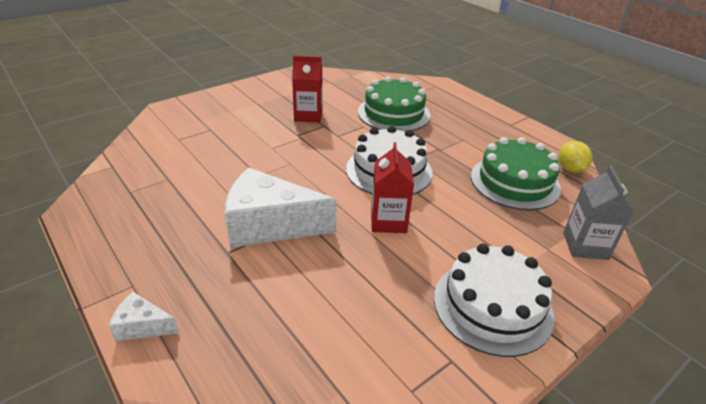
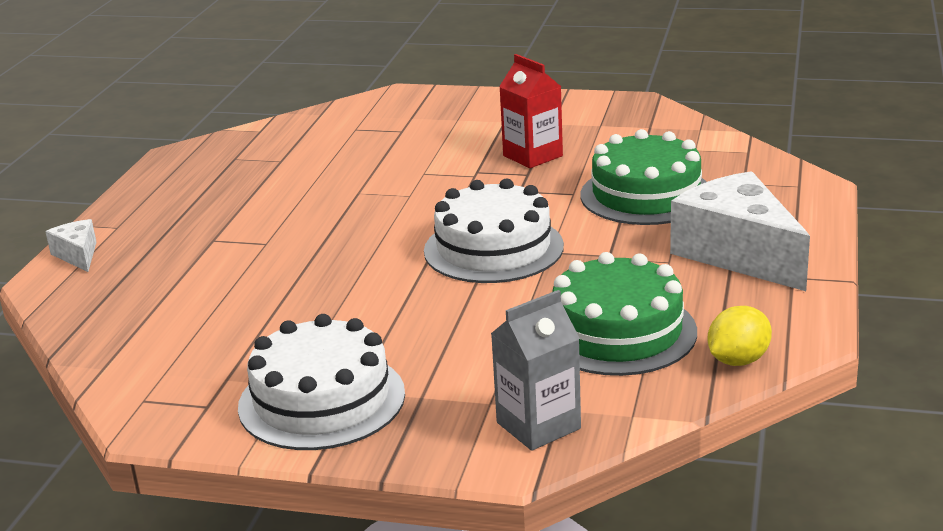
camera: 55 degrees right, 10 degrees down
white cheese [225,168,337,248] -> white cheese moved to [670,171,810,291]
red carton [371,142,414,233] -> none

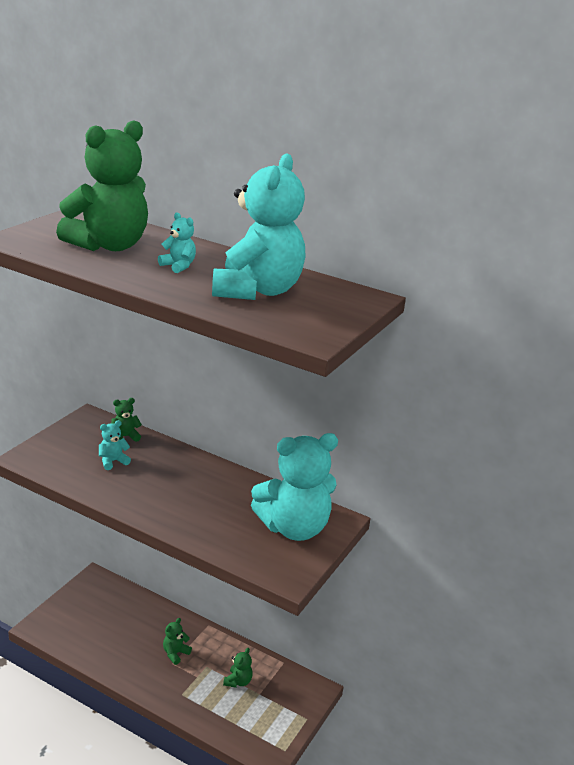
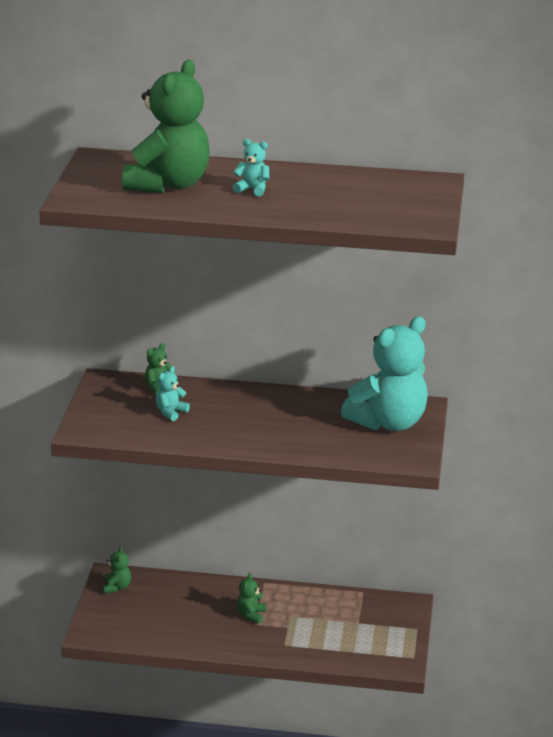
camera: 20 degrees left, 0 degrees up
turquoise teddy bear [212,153,305,300] -> none
green teddy bear [223,648,253,688] -> green teddy bear moved to [103,546,131,593]

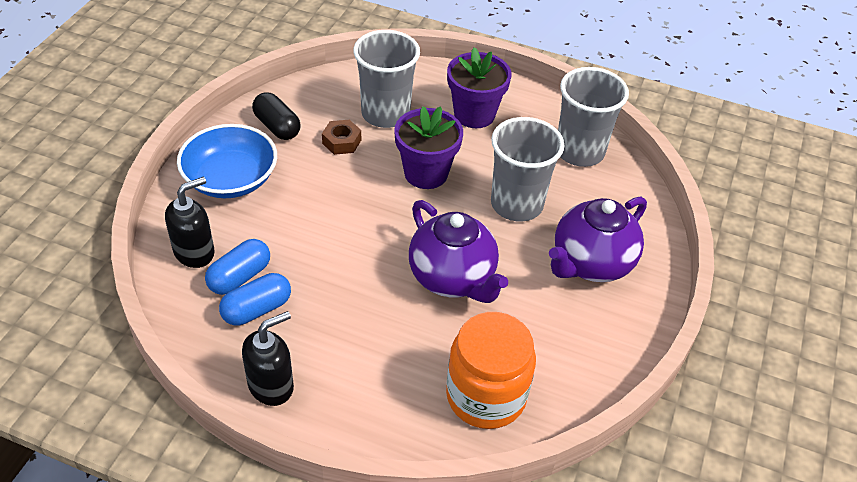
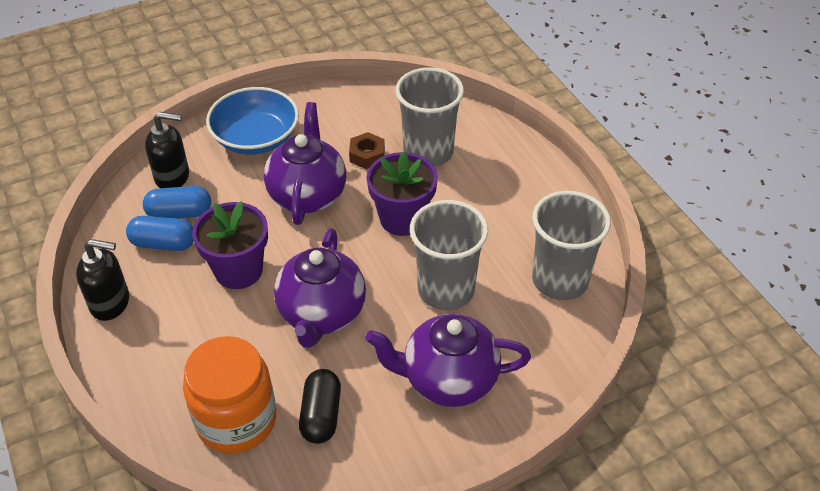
camera: 45 degrees right, 0 degrees up
black capsule [252,92,301,140] -> black capsule moved to [299,369,341,444]
purple flower pot [447,47,512,128] -> purple flower pot moved to [192,201,268,289]
none -> purple teapot [264,102,346,225]

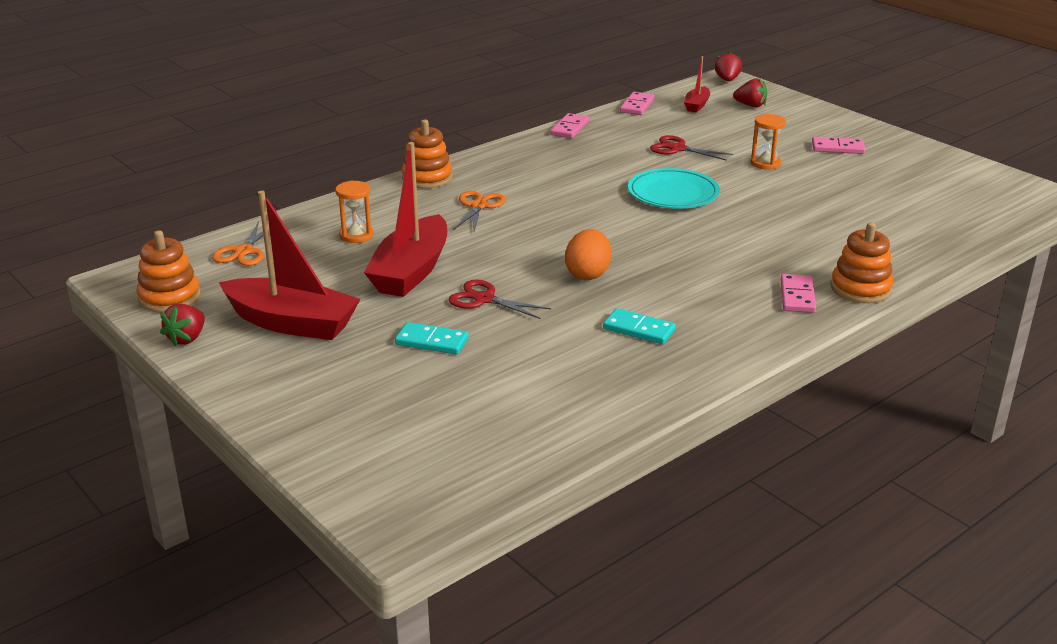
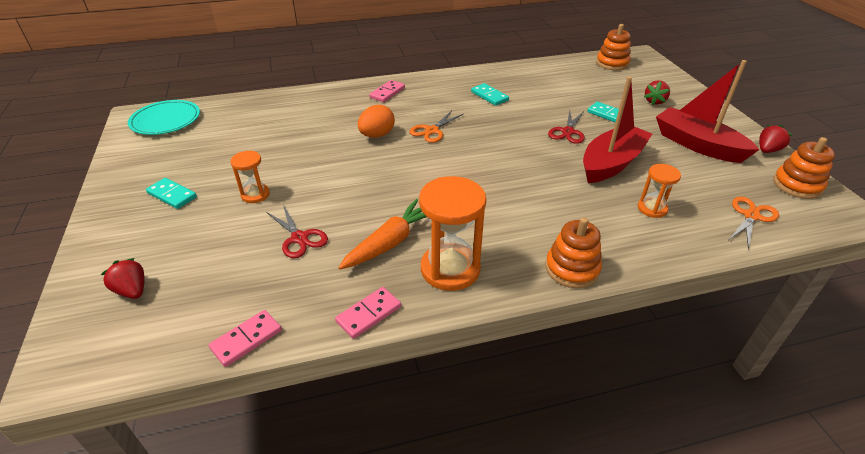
camera: 155 degrees left, 10 degrees up
red scissors [449,280,551,319] -> red scissors turned 60 degrees clockwise [548,110,585,144]
orange scissors [453,191,506,231] -> orange scissors moved to [409,110,463,143]
orange egg [565,229,611,280] -> orange egg moved to [358,105,395,138]
turquoise plate [628,168,720,209] -> turquoise plate moved to [128,100,200,135]
red boat [684,56,710,112] -> none
red strawberry [715,51,742,81] -> red strawberry moved to [644,80,670,105]
pink domino [812,137,865,154] -> turquoise domino [146,178,197,209]
orange stacking toy [831,222,894,303] -> orange stacking toy moved to [596,24,631,70]
none -> orange carrot [338,199,427,269]
none -> orange hourglass [419,176,486,291]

####

▶ _About this task_
All lines from the one with "orange stacking toy [831,222,894,303]" through the end of the material above are to be printed exactly, and only those.

▶ _Solution below_
orange stacking toy [831,222,894,303] -> orange stacking toy moved to [596,24,631,70]
none -> orange carrot [338,199,427,269]
none -> orange hourglass [419,176,486,291]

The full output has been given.